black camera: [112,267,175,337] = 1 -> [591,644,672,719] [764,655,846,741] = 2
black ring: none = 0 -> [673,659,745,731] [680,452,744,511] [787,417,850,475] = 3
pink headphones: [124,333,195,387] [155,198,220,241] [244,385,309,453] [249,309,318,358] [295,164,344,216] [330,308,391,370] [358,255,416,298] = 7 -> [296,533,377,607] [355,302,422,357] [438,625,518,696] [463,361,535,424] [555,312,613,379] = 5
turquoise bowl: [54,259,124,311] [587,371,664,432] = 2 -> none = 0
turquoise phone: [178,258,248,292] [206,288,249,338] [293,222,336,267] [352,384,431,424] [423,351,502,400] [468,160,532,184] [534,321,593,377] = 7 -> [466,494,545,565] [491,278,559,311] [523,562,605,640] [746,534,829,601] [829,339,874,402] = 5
·····
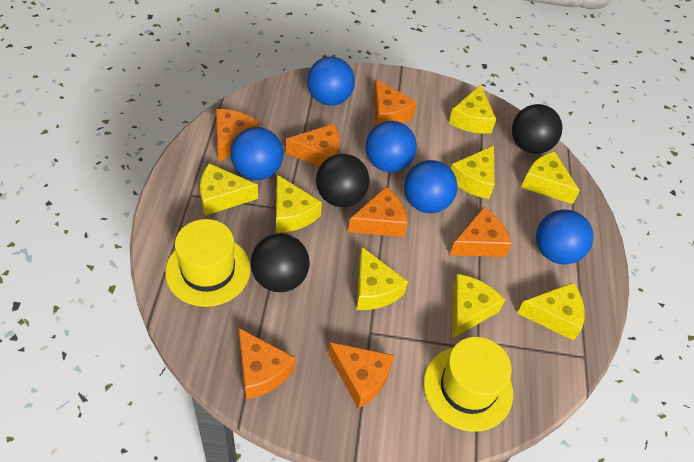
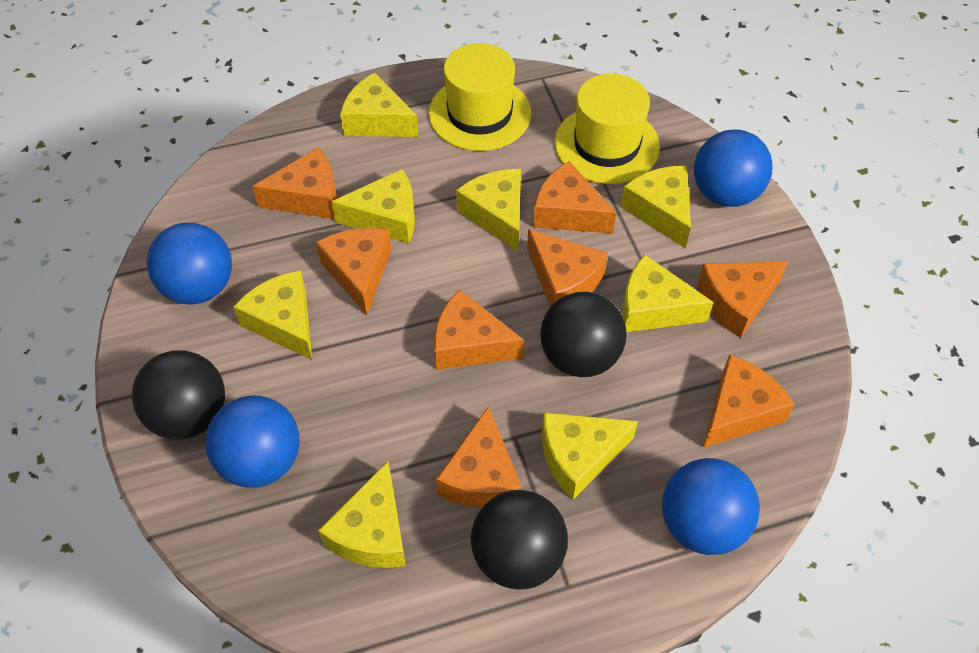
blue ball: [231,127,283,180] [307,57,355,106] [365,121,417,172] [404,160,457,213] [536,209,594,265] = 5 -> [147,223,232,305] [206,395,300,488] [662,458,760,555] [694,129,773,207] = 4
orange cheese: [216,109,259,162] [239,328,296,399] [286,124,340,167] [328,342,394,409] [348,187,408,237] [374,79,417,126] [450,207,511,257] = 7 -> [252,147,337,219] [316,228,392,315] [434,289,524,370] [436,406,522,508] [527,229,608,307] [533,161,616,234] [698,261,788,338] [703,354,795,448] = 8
·····
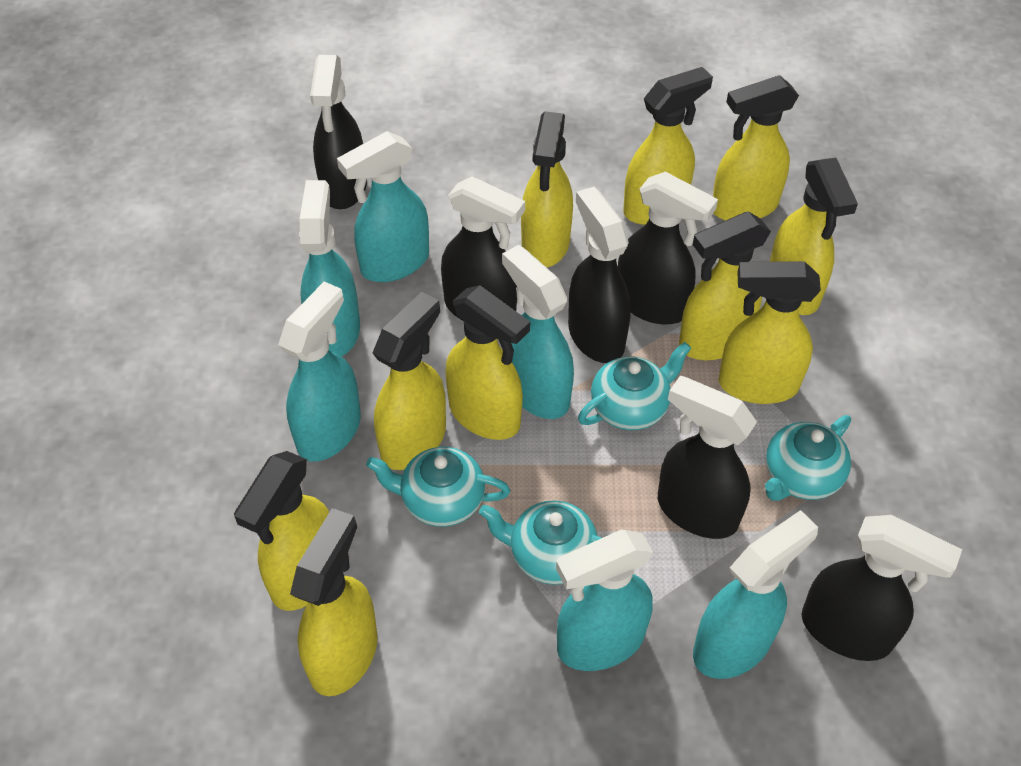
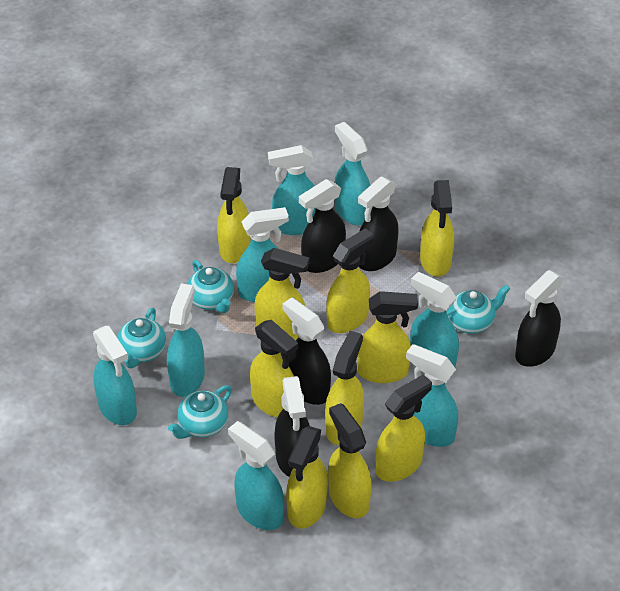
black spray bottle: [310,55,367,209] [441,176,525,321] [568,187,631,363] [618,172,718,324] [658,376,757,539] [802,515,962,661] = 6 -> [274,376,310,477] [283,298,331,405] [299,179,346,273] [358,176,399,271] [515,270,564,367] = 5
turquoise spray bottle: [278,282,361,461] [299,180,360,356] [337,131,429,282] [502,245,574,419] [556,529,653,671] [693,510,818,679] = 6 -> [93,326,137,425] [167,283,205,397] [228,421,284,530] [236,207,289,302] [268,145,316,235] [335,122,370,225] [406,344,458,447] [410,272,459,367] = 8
·····
TASK TO CARRY OUT: Copy word for word the stretch of entries above from the line that has "turquoise bowl: [54,259,124,311]" through the line that has "turquoise phone: [178,258,248,292]", both ends included, and nothing outside it.

RESPONSE FOR THIS EXERCISE:
turquoise bowl: [54,259,124,311] [587,371,664,432] = 2 -> none = 0
turquoise phone: [178,258,248,292] [206,288,249,338] [293,222,336,267] [352,384,431,424] [423,351,502,400] [468,160,532,184] [534,321,593,377] = 7 -> [466,494,545,565] [491,278,559,311] [523,562,605,640] [746,534,829,601] [829,339,874,402] = 5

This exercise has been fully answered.